→ **Action item**
Copy exactly the lines of the material below that fall between the line with "J3 pin 1: FWD -> GND" and the line with "Q2: NPN TIP120", both of those lines included; pictures stay out.
#####
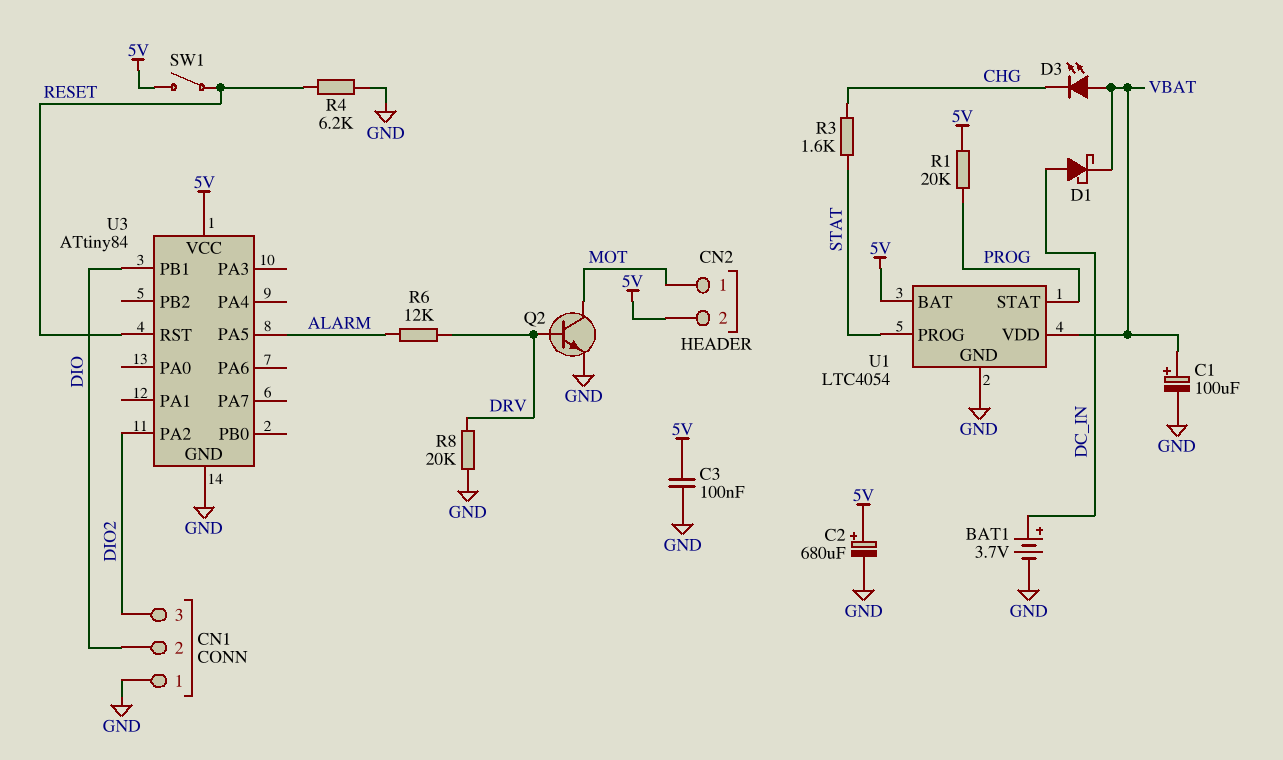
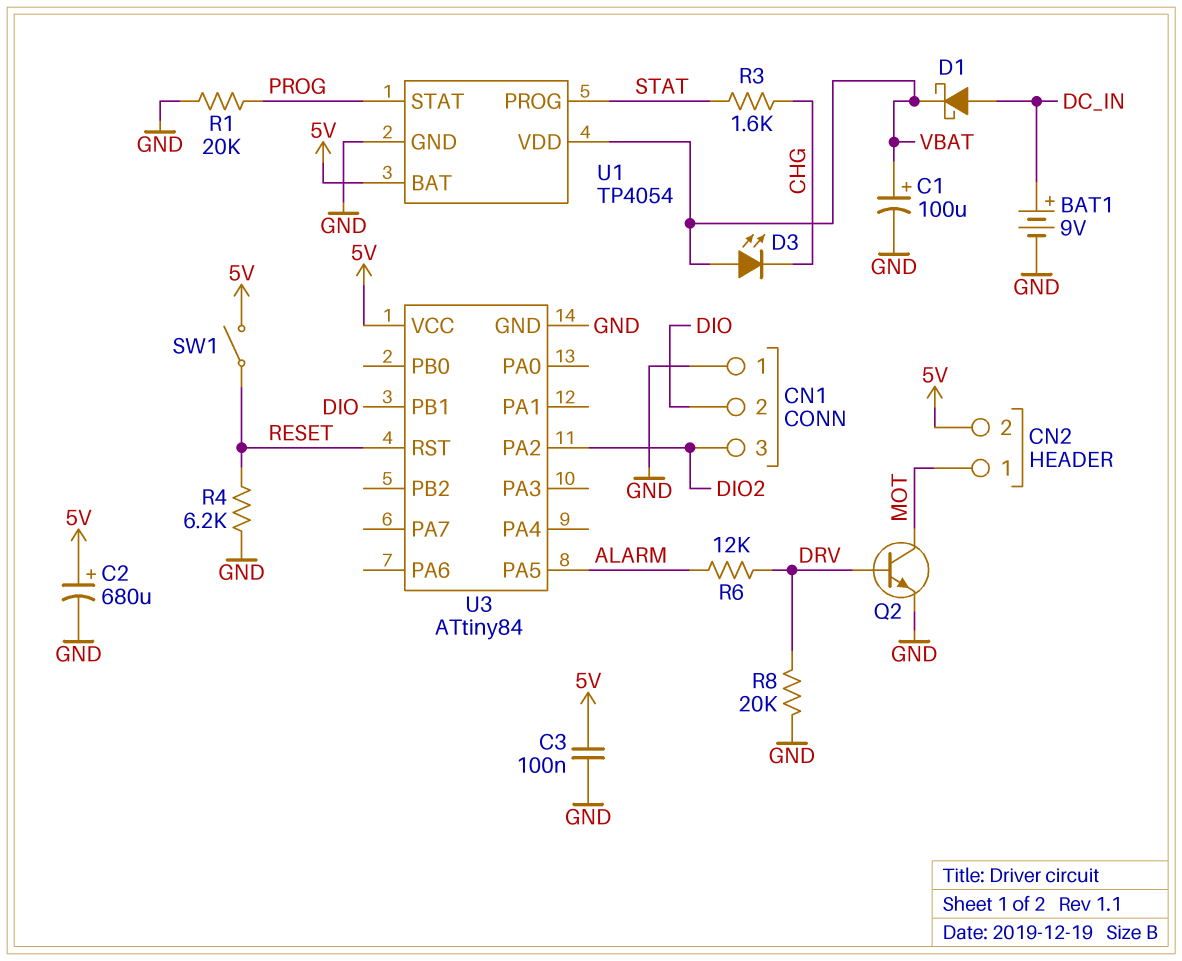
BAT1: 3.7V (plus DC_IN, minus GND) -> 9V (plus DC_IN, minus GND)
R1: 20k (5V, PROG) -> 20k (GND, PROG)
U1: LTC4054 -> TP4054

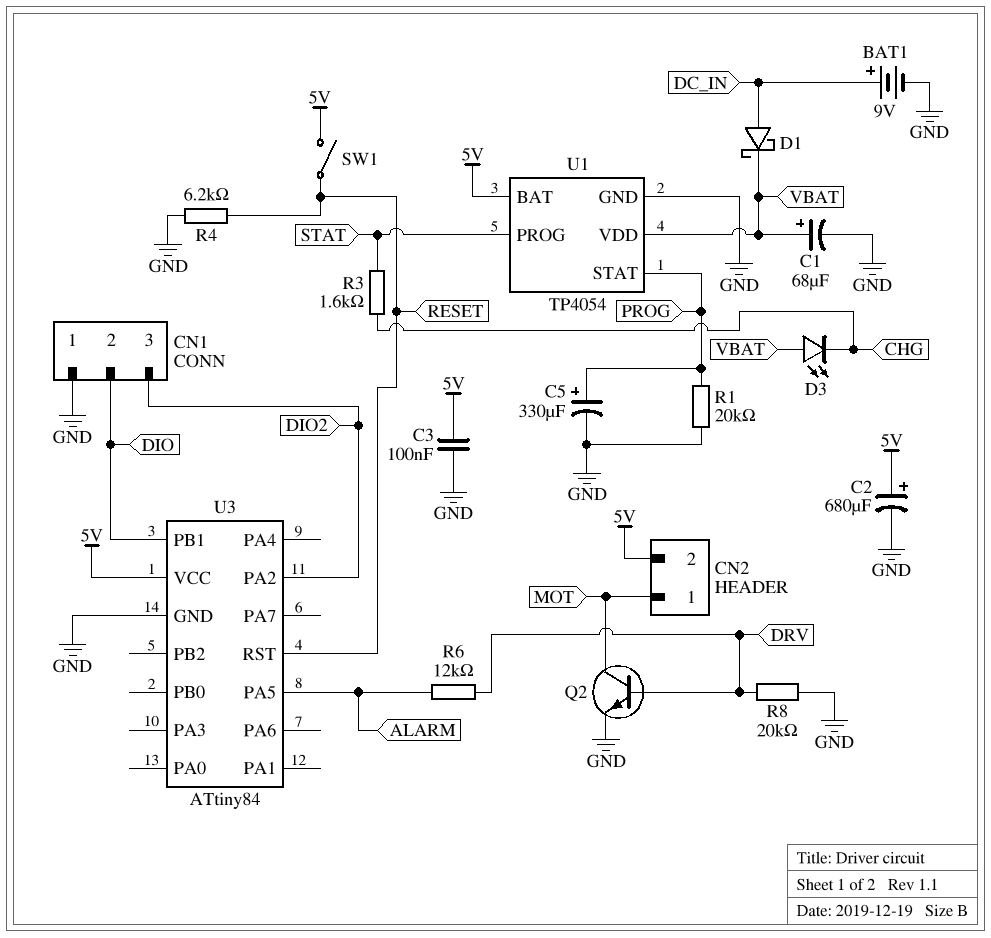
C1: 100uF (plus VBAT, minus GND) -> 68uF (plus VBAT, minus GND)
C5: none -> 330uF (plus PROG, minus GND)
#####
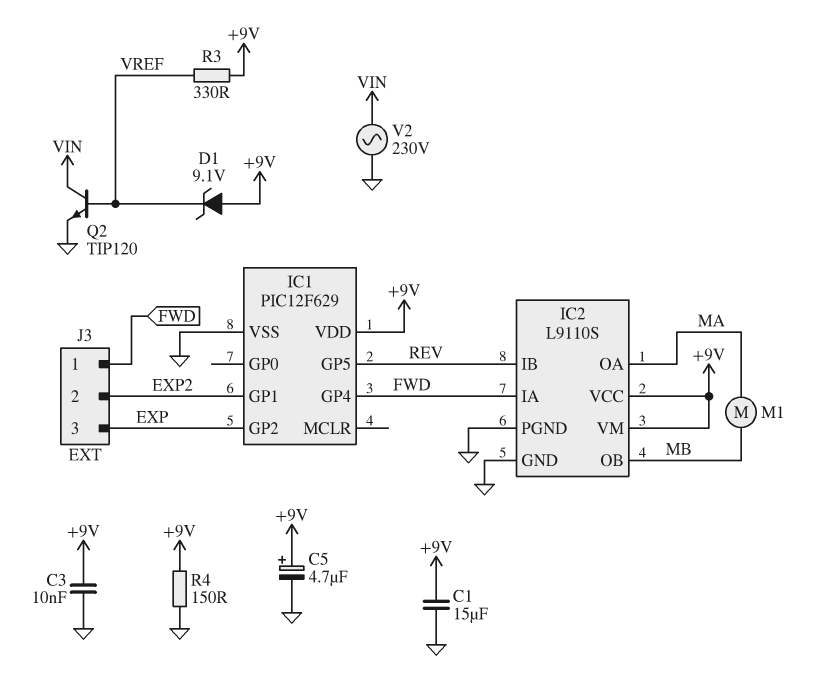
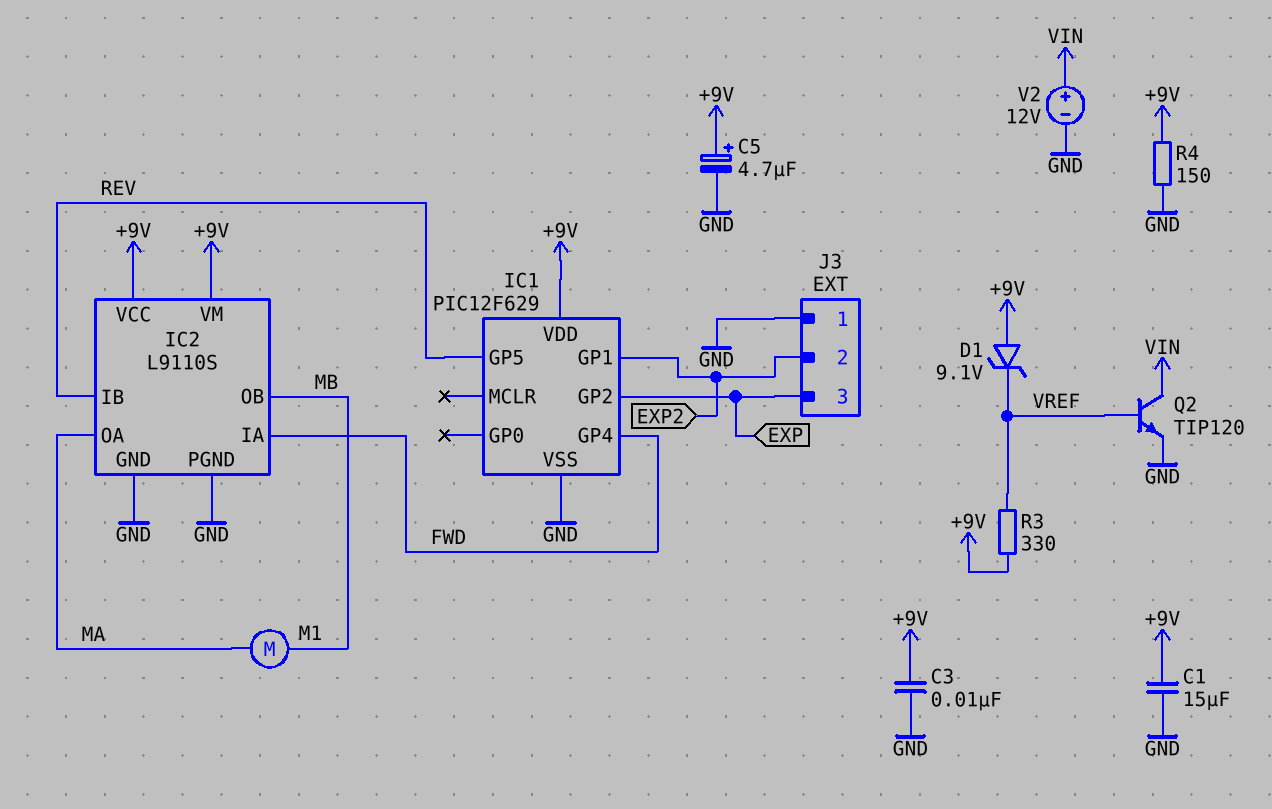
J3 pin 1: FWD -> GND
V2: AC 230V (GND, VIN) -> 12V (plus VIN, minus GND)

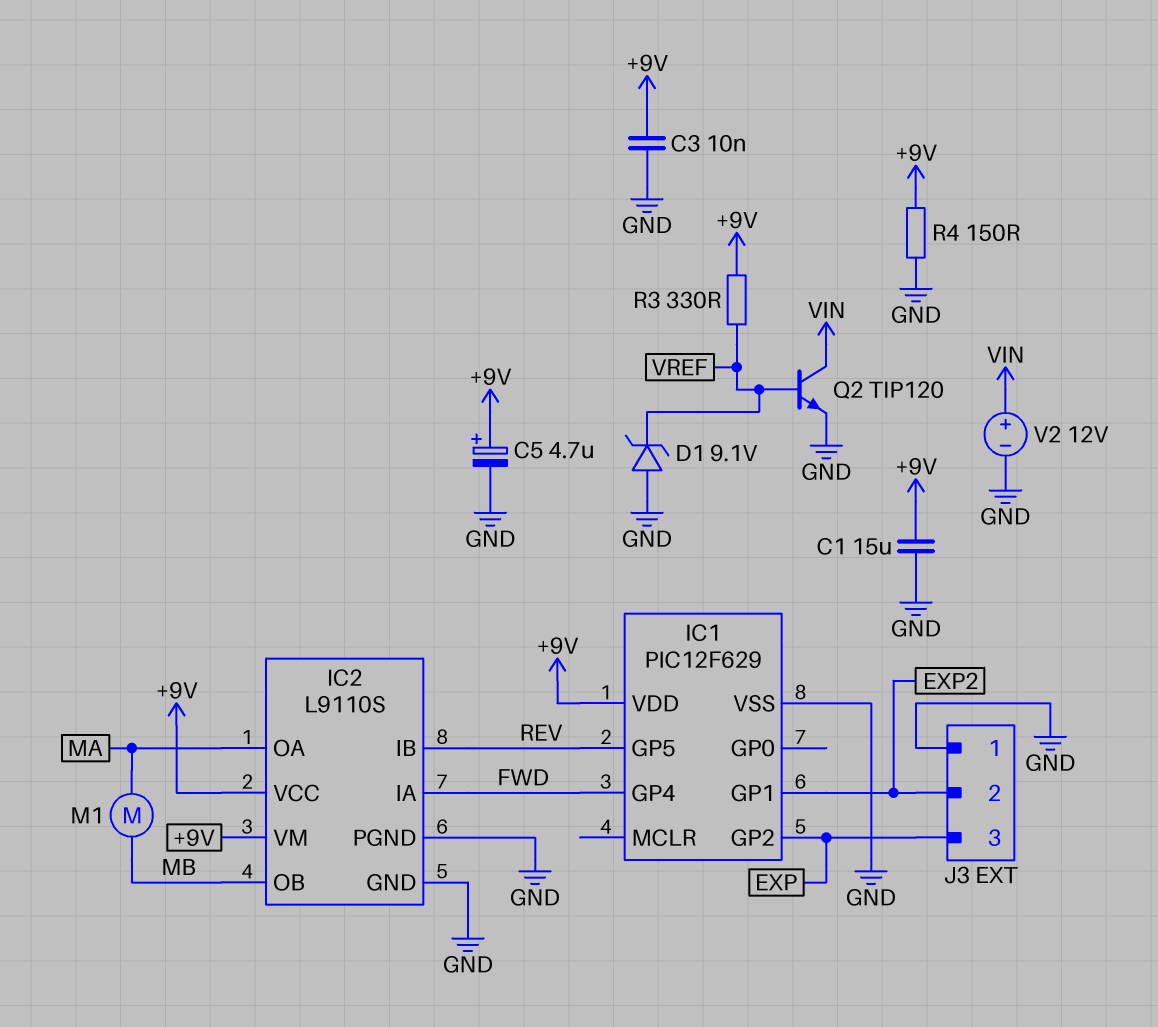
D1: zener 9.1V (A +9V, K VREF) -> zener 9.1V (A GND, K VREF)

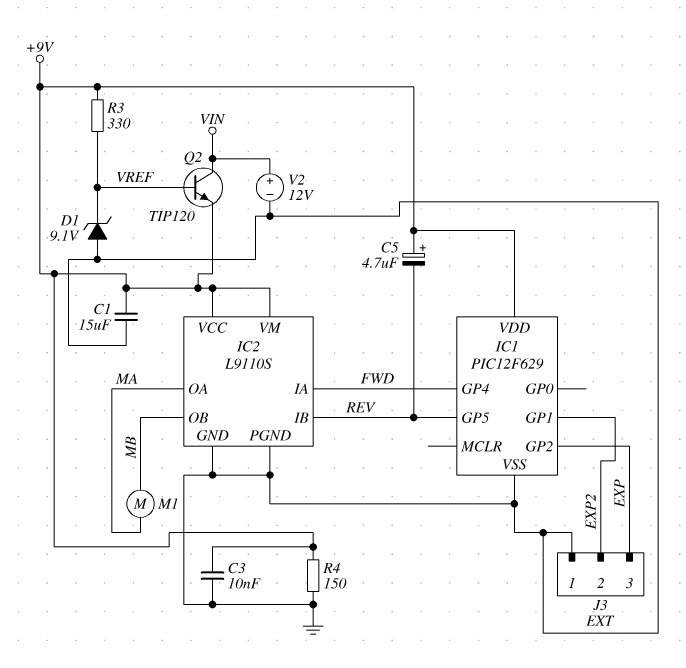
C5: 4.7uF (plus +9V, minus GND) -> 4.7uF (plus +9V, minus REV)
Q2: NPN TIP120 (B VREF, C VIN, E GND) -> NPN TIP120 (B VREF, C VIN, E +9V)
#####
→ **Answer section**
J3 pin 1: FWD -> GND
V2: AC 230V (GND, VIN) -> 12V (plus VIN, minus GND)

D1: zener 9.1V (A +9V, K VREF) -> zener 9.1V (A GND, K VREF)

C5: 4.7uF (plus +9V, minus GND) -> 4.7uF (plus +9V, minus REV)
Q2: NPN TIP120 (B VREF, C VIN, E GND) -> NPN TIP120 (B VREF, C VIN, E +9V)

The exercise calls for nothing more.